- What to produce
Will you return, word for word, only the lines from the top of the data below down to and including the one with "orange star: (168, 827)"?

- Data records
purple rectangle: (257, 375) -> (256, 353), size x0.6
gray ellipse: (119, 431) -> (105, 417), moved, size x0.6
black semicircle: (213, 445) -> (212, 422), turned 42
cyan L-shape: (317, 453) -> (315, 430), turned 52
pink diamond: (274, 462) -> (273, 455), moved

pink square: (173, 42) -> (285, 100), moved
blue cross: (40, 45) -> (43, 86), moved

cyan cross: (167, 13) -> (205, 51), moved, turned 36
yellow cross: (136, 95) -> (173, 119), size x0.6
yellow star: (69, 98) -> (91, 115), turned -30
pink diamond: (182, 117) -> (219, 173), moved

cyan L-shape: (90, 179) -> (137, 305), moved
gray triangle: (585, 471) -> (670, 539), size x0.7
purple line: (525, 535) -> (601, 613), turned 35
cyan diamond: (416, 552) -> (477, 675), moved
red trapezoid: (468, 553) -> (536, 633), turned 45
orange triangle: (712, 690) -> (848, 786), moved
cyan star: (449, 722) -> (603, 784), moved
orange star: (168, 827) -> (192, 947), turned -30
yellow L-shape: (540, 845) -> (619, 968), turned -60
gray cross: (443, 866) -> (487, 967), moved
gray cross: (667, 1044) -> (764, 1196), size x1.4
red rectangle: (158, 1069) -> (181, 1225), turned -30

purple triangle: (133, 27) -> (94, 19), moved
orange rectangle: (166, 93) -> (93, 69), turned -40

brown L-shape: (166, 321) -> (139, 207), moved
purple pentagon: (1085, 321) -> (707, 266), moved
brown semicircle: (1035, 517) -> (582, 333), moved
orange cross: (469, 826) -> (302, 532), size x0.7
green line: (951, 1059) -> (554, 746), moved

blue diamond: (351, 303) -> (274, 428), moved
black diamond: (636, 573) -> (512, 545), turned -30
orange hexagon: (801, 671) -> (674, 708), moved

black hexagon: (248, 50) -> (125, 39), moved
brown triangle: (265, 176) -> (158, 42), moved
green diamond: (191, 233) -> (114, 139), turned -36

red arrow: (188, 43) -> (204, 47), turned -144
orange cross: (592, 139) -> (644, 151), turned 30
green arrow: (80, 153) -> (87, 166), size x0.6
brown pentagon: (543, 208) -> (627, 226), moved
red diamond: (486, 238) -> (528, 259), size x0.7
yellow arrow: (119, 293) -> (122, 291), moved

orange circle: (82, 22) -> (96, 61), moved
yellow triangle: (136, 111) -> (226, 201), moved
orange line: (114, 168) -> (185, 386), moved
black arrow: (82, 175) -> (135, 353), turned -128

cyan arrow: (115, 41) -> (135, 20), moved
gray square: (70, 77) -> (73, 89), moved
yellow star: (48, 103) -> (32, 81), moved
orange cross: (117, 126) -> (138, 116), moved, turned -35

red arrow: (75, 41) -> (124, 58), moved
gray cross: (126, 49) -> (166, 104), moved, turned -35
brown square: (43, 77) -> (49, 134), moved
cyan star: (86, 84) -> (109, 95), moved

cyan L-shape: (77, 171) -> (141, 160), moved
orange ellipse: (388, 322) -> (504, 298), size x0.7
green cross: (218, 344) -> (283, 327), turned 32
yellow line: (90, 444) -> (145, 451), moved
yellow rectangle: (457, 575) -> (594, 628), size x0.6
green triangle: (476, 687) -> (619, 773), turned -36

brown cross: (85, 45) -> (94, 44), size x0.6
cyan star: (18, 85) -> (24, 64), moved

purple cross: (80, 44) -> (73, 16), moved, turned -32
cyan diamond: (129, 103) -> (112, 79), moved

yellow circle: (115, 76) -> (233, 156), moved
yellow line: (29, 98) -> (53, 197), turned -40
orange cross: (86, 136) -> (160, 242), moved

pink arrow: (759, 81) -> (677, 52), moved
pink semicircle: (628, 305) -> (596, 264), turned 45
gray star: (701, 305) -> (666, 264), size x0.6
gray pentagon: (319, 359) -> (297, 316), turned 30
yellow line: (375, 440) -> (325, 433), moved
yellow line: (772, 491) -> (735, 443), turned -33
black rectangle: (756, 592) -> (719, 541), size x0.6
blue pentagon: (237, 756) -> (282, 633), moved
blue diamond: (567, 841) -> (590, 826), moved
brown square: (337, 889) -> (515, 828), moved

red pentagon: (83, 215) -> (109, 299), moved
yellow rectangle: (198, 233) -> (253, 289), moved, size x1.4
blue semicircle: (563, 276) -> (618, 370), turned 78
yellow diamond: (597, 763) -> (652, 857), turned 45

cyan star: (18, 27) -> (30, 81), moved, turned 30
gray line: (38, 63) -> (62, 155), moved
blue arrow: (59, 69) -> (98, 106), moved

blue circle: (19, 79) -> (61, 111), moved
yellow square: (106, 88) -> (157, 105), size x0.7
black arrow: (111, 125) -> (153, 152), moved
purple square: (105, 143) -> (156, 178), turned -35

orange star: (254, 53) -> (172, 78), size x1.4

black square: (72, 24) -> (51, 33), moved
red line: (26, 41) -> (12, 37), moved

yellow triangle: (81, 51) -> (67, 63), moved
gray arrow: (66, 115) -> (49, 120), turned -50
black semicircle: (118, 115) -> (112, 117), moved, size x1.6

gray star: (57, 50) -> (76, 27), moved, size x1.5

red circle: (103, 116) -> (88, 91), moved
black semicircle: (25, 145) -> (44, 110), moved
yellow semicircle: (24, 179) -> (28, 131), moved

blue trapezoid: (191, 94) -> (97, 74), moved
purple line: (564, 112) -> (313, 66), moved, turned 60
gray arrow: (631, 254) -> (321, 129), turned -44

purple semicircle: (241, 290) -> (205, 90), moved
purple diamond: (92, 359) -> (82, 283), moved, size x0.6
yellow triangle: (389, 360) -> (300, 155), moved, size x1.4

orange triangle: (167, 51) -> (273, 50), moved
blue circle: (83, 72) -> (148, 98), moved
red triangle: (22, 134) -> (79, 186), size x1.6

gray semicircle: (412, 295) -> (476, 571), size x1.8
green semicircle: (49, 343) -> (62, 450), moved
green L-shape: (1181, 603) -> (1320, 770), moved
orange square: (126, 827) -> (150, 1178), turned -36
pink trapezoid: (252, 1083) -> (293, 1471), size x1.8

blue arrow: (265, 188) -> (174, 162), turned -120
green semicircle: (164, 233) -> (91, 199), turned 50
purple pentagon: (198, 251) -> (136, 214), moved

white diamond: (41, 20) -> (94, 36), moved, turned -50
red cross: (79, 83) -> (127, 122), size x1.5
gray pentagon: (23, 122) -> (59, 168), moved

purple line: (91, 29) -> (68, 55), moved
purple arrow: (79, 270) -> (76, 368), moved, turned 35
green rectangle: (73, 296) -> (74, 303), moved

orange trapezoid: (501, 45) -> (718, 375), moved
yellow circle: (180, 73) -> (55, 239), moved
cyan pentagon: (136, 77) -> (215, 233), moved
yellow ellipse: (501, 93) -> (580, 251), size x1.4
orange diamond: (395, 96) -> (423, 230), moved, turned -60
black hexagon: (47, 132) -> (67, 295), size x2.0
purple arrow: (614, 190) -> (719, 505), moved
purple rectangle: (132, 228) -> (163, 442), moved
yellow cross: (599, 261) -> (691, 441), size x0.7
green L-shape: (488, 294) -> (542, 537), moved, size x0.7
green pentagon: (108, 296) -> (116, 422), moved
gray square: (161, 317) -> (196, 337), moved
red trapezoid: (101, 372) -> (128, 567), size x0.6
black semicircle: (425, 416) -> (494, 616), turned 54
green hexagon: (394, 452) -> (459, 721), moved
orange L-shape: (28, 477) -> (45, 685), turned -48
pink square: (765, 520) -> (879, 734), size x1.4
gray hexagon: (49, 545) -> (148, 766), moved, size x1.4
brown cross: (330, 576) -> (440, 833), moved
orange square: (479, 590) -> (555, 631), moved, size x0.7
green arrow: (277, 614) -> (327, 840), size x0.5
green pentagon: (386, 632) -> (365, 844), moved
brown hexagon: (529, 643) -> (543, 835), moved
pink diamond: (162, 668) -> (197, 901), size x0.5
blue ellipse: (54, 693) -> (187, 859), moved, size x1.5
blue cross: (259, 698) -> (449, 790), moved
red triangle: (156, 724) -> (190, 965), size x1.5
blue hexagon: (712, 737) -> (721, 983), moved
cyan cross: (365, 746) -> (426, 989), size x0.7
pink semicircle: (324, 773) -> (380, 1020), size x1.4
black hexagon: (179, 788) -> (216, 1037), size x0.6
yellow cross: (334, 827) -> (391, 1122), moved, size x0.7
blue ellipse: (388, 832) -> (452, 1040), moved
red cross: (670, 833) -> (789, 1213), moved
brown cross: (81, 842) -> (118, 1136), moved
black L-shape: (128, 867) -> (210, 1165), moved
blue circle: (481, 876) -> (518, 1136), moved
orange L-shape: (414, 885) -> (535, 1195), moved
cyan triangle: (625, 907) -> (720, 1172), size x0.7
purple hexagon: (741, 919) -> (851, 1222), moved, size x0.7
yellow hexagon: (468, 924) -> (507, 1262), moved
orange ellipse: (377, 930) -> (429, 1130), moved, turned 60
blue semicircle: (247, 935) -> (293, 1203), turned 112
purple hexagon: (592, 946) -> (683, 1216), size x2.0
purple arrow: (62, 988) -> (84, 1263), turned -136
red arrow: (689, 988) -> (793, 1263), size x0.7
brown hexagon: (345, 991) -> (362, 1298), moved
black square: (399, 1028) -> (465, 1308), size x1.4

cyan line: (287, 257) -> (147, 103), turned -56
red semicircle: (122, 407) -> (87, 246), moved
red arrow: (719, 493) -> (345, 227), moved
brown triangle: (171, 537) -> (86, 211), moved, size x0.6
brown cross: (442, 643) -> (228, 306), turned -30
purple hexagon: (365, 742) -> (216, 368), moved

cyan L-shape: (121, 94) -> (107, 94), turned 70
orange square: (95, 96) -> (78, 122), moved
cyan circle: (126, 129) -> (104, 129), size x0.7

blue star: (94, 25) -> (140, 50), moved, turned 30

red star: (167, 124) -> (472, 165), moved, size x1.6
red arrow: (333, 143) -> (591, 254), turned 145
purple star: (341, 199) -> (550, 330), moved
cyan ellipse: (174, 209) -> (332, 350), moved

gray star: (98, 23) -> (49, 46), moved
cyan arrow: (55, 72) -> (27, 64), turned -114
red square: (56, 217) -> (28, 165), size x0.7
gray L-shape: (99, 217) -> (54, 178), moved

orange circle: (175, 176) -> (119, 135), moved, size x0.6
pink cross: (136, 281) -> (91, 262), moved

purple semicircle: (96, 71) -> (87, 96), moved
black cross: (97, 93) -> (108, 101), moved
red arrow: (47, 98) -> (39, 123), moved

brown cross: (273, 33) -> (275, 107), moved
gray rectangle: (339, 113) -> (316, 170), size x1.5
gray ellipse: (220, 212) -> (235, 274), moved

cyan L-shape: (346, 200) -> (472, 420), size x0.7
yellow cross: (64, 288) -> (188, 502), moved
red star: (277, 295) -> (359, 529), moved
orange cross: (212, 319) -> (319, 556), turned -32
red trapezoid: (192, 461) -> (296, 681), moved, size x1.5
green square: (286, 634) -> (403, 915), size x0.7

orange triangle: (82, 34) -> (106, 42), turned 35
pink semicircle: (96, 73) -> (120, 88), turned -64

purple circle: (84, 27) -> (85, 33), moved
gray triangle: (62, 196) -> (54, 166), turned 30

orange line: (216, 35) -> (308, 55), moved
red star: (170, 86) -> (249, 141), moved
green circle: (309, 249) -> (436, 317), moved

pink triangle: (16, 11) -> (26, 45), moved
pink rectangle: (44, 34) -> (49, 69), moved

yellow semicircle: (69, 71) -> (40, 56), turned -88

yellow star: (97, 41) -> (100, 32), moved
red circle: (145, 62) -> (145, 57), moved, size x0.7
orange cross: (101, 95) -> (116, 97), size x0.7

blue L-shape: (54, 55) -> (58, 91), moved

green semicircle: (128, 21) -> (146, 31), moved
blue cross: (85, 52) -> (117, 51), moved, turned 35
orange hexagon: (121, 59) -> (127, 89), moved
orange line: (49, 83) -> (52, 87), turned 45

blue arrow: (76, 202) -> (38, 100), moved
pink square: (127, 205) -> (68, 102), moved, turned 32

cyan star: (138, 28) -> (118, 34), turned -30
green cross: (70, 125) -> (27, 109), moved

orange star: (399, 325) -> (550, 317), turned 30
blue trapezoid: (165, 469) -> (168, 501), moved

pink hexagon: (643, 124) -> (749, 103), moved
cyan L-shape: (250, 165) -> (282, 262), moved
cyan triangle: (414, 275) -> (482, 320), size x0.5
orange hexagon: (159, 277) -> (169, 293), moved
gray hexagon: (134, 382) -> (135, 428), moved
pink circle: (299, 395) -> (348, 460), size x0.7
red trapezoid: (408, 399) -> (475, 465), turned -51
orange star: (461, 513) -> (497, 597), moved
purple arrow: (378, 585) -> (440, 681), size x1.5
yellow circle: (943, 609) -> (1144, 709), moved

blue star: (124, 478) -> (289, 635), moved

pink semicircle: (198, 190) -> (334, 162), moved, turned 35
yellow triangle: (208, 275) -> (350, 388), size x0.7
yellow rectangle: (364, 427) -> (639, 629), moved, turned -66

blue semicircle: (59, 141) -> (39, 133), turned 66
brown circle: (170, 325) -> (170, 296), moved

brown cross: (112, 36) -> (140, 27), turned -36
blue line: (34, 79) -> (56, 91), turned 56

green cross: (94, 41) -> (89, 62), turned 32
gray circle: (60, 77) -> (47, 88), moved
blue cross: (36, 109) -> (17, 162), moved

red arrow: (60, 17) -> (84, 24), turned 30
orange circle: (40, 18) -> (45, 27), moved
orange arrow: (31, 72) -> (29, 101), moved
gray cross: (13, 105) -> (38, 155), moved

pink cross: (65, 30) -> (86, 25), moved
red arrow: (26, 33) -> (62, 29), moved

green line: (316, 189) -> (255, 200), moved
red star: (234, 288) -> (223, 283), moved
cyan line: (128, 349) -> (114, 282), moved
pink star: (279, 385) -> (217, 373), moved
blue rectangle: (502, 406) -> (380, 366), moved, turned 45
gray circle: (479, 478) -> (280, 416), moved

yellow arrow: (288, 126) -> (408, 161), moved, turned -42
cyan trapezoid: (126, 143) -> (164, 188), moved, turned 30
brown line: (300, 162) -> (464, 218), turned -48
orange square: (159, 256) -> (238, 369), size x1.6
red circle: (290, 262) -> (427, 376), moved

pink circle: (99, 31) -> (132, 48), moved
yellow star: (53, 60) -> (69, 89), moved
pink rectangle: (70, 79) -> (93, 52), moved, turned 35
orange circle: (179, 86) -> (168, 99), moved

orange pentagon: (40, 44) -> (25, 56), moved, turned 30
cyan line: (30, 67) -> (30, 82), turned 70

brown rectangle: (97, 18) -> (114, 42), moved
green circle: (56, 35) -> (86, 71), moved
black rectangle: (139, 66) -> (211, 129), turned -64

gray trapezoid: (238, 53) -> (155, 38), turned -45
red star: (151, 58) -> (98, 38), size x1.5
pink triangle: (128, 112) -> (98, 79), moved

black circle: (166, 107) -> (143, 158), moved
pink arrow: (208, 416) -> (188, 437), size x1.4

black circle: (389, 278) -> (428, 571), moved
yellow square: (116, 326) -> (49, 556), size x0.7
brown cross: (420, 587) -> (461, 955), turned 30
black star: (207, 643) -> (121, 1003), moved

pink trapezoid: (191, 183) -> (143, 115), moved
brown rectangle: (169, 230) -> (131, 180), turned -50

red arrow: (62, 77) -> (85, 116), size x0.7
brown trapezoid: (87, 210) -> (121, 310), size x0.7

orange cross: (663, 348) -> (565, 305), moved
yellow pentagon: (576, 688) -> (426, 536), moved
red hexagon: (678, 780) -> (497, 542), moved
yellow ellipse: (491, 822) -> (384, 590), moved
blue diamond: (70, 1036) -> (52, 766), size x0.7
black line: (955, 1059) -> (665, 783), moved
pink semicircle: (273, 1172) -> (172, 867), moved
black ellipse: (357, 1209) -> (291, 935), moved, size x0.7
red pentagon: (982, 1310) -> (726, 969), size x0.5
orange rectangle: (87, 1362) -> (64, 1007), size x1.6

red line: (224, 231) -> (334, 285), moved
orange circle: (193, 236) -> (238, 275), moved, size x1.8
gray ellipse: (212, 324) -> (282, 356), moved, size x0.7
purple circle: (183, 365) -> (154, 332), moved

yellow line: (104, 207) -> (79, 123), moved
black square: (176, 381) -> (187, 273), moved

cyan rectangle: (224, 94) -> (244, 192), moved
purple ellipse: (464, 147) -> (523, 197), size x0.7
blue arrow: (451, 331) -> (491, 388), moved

- Expected answer
purple rectangle: (257, 375) -> (256, 353), size x0.6
gray ellipse: (119, 431) -> (105, 417), moved, size x0.6
black semicircle: (213, 445) -> (212, 422), turned 42
cyan L-shape: (317, 453) -> (315, 430), turned 52
pink diamond: (274, 462) -> (273, 455), moved

pink square: (173, 42) -> (285, 100), moved
blue cross: (40, 45) -> (43, 86), moved

cyan cross: (167, 13) -> (205, 51), moved, turned 36
yellow cross: (136, 95) -> (173, 119), size x0.6
yellow star: (69, 98) -> (91, 115), turned -30
pink diamond: (182, 117) -> (219, 173), moved

cyan L-shape: (90, 179) -> (137, 305), moved
gray triangle: (585, 471) -> (670, 539), size x0.7
purple line: (525, 535) -> (601, 613), turned 35
cyan diamond: (416, 552) -> (477, 675), moved
red trapezoid: (468, 553) -> (536, 633), turned 45
orange triangle: (712, 690) -> (848, 786), moved
cyan star: (449, 722) -> (603, 784), moved
orange star: (168, 827) -> (192, 947), turned -30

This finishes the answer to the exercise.